◆ **Aim of the task**
This exercise asks for an exact transcription of every entry.

◆ **Dataset extract**
^^^^

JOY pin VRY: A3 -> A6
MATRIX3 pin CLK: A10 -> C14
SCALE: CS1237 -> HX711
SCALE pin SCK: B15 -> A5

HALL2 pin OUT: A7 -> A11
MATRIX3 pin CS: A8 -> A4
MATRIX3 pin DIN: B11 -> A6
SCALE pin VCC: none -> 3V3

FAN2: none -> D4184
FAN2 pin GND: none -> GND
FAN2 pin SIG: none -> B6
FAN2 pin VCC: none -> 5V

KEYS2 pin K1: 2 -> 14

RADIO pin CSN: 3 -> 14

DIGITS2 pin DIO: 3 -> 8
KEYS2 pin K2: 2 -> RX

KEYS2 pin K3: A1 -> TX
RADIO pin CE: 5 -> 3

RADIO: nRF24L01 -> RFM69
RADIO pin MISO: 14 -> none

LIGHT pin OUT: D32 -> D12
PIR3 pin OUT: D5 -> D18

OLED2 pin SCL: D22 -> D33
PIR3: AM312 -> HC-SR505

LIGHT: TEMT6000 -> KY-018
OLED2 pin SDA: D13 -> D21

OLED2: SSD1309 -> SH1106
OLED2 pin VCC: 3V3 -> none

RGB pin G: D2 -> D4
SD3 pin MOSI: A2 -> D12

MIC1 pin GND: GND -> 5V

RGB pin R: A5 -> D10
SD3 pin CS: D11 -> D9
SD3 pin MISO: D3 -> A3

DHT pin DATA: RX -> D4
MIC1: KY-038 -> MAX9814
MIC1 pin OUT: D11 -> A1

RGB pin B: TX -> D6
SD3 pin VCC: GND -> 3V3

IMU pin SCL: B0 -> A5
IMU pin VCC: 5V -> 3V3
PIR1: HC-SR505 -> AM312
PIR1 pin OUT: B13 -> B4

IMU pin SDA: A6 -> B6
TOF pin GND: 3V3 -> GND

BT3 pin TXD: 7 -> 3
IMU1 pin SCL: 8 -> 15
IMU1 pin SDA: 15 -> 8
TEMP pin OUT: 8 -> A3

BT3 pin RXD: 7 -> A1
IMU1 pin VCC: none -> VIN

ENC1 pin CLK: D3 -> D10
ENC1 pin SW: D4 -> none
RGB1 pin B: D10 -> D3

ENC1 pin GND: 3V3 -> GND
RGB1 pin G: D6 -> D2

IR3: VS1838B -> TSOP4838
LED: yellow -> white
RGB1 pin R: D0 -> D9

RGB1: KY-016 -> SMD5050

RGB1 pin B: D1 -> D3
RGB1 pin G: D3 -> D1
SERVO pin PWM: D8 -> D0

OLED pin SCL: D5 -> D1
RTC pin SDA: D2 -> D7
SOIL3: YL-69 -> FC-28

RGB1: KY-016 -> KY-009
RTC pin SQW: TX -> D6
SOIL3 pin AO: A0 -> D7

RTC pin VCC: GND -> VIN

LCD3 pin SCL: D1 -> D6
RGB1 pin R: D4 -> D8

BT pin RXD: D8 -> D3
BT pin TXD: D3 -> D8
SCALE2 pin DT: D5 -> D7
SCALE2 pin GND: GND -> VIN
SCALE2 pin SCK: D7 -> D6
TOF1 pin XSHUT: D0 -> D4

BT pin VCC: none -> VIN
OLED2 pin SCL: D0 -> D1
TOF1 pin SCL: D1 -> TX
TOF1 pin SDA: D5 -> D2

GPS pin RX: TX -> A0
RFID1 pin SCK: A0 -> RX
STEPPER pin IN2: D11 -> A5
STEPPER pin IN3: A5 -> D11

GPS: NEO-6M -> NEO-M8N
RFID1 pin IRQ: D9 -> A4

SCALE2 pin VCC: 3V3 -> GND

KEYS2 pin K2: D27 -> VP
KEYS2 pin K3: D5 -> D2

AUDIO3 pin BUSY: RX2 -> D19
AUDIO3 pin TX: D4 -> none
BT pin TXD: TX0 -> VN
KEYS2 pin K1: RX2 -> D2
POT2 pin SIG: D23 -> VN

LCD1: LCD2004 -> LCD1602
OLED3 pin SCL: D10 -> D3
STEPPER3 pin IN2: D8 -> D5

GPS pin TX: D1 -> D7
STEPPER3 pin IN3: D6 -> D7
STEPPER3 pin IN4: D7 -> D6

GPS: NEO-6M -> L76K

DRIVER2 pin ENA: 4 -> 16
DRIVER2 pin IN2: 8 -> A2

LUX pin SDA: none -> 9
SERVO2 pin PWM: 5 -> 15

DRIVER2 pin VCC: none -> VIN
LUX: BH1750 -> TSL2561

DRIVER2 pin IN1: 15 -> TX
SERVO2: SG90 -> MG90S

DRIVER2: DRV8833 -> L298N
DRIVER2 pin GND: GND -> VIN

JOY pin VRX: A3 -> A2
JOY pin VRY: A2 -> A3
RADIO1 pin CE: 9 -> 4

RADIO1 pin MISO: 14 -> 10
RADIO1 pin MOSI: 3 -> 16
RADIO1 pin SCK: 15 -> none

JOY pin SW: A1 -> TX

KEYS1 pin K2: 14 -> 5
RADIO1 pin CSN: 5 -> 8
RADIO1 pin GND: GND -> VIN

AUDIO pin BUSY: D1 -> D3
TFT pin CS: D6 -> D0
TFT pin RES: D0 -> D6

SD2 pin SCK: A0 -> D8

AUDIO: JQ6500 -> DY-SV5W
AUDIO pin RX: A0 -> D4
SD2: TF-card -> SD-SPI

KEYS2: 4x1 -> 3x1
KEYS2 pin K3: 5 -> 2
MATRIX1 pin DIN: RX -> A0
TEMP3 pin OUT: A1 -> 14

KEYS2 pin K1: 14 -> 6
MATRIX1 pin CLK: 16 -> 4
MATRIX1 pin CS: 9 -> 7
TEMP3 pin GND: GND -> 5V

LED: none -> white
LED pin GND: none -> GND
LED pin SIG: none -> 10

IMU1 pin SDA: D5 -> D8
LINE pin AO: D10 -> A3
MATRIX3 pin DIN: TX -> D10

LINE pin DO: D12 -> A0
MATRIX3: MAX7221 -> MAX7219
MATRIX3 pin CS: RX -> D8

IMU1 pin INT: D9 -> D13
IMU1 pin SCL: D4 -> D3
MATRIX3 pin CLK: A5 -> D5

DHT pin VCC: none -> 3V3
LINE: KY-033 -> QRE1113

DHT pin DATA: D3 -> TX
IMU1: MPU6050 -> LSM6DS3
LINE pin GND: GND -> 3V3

^^^^

◆ **Exercise result**
JOY pin VRY: A3 -> A6
MATRIX3 pin CLK: A10 -> C14
SCALE: CS1237 -> HX711
SCALE pin SCK: B15 -> A5

HALL2 pin OUT: A7 -> A11
MATRIX3 pin CS: A8 -> A4
MATRIX3 pin DIN: B11 -> A6
SCALE pin VCC: none -> 3V3

FAN2: none -> D4184
FAN2 pin GND: none -> GND
FAN2 pin SIG: none -> B6
FAN2 pin VCC: none -> 5V

KEYS2 pin K1: 2 -> 14

RADIO pin CSN: 3 -> 14

DIGITS2 pin DIO: 3 -> 8
KEYS2 pin K2: 2 -> RX

KEYS2 pin K3: A1 -> TX
RADIO pin CE: 5 -> 3

RADIO: nRF24L01 -> RFM69
RADIO pin MISO: 14 -> none

LIGHT pin OUT: D32 -> D12
PIR3 pin OUT: D5 -> D18

OLED2 pin SCL: D22 -> D33
PIR3: AM312 -> HC-SR505

LIGHT: TEMT6000 -> KY-018
OLED2 pin SDA: D13 -> D21

OLED2: SSD1309 -> SH1106
OLED2 pin VCC: 3V3 -> none

RGB pin G: D2 -> D4
SD3 pin MOSI: A2 -> D12

MIC1 pin GND: GND -> 5V

RGB pin R: A5 -> D10
SD3 pin CS: D11 -> D9
SD3 pin MISO: D3 -> A3

DHT pin DATA: RX -> D4
MIC1: KY-038 -> MAX9814
MIC1 pin OUT: D11 -> A1

RGB pin B: TX -> D6
SD3 pin VCC: GND -> 3V3

IMU pin SCL: B0 -> A5
IMU pin VCC: 5V -> 3V3
PIR1: HC-SR505 -> AM312
PIR1 pin OUT: B13 -> B4

IMU pin SDA: A6 -> B6
TOF pin GND: 3V3 -> GND

BT3 pin TXD: 7 -> 3
IMU1 pin SCL: 8 -> 15
IMU1 pin SDA: 15 -> 8
TEMP pin OUT: 8 -> A3

BT3 pin RXD: 7 -> A1
IMU1 pin VCC: none -> VIN

ENC1 pin CLK: D3 -> D10
ENC1 pin SW: D4 -> none
RGB1 pin B: D10 -> D3

ENC1 pin GND: 3V3 -> GND
RGB1 pin G: D6 -> D2

IR3: VS1838B -> TSOP4838
LED: yellow -> white
RGB1 pin R: D0 -> D9

RGB1: KY-016 -> SMD5050

RGB1 pin B: D1 -> D3
RGB1 pin G: D3 -> D1
SERVO pin PWM: D8 -> D0

OLED pin SCL: D5 -> D1
RTC pin SDA: D2 -> D7
SOIL3: YL-69 -> FC-28

RGB1: KY-016 -> KY-009
RTC pin SQW: TX -> D6
SOIL3 pin AO: A0 -> D7

RTC pin VCC: GND -> VIN

LCD3 pin SCL: D1 -> D6
RGB1 pin R: D4 -> D8

BT pin RXD: D8 -> D3
BT pin TXD: D3 -> D8
SCALE2 pin DT: D5 -> D7
SCALE2 pin GND: GND -> VIN
SCALE2 pin SCK: D7 -> D6
TOF1 pin XSHUT: D0 -> D4

BT pin VCC: none -> VIN
OLED2 pin SCL: D0 -> D1
TOF1 pin SCL: D1 -> TX
TOF1 pin SDA: D5 -> D2

GPS pin RX: TX -> A0
RFID1 pin SCK: A0 -> RX
STEPPER pin IN2: D11 -> A5
STEPPER pin IN3: A5 -> D11

GPS: NEO-6M -> NEO-M8N
RFID1 pin IRQ: D9 -> A4

SCALE2 pin VCC: 3V3 -> GND

KEYS2 pin K2: D27 -> VP
KEYS2 pin K3: D5 -> D2

AUDIO3 pin BUSY: RX2 -> D19
AUDIO3 pin TX: D4 -> none
BT pin TXD: TX0 -> VN
KEYS2 pin K1: RX2 -> D2
POT2 pin SIG: D23 -> VN

LCD1: LCD2004 -> LCD1602
OLED3 pin SCL: D10 -> D3
STEPPER3 pin IN2: D8 -> D5

GPS pin TX: D1 -> D7
STEPPER3 pin IN3: D6 -> D7
STEPPER3 pin IN4: D7 -> D6

GPS: NEO-6M -> L76K

DRIVER2 pin ENA: 4 -> 16
DRIVER2 pin IN2: 8 -> A2

LUX pin SDA: none -> 9
SERVO2 pin PWM: 5 -> 15

DRIVER2 pin VCC: none -> VIN
LUX: BH1750 -> TSL2561

DRIVER2 pin IN1: 15 -> TX
SERVO2: SG90 -> MG90S

DRIVER2: DRV8833 -> L298N
DRIVER2 pin GND: GND -> VIN

JOY pin VRX: A3 -> A2
JOY pin VRY: A2 -> A3
RADIO1 pin CE: 9 -> 4

RADIO1 pin MISO: 14 -> 10
RADIO1 pin MOSI: 3 -> 16
RADIO1 pin SCK: 15 -> none

JOY pin SW: A1 -> TX

KEYS1 pin K2: 14 -> 5
RADIO1 pin CSN: 5 -> 8
RADIO1 pin GND: GND -> VIN

AUDIO pin BUSY: D1 -> D3
TFT pin CS: D6 -> D0
TFT pin RES: D0 -> D6

SD2 pin SCK: A0 -> D8

AUDIO: JQ6500 -> DY-SV5W
AUDIO pin RX: A0 -> D4
SD2: TF-card -> SD-SPI

KEYS2: 4x1 -> 3x1
KEYS2 pin K3: 5 -> 2
MATRIX1 pin DIN: RX -> A0
TEMP3 pin OUT: A1 -> 14

KEYS2 pin K1: 14 -> 6
MATRIX1 pin CLK: 16 -> 4
MATRIX1 pin CS: 9 -> 7
TEMP3 pin GND: GND -> 5V

LED: none -> white
LED pin GND: none -> GND
LED pin SIG: none -> 10

IMU1 pin SDA: D5 -> D8
LINE pin AO: D10 -> A3
MATRIX3 pin DIN: TX -> D10

LINE pin DO: D12 -> A0
MATRIX3: MAX7221 -> MAX7219
MATRIX3 pin CS: RX -> D8

IMU1 pin INT: D9 -> D13
IMU1 pin SCL: D4 -> D3
MATRIX3 pin CLK: A5 -> D5

DHT pin VCC: none -> 3V3
LINE: KY-033 -> QRE1113

DHT pin DATA: D3 -> TX
IMU1: MPU6050 -> LSM6DS3
LINE pin GND: GND -> 3V3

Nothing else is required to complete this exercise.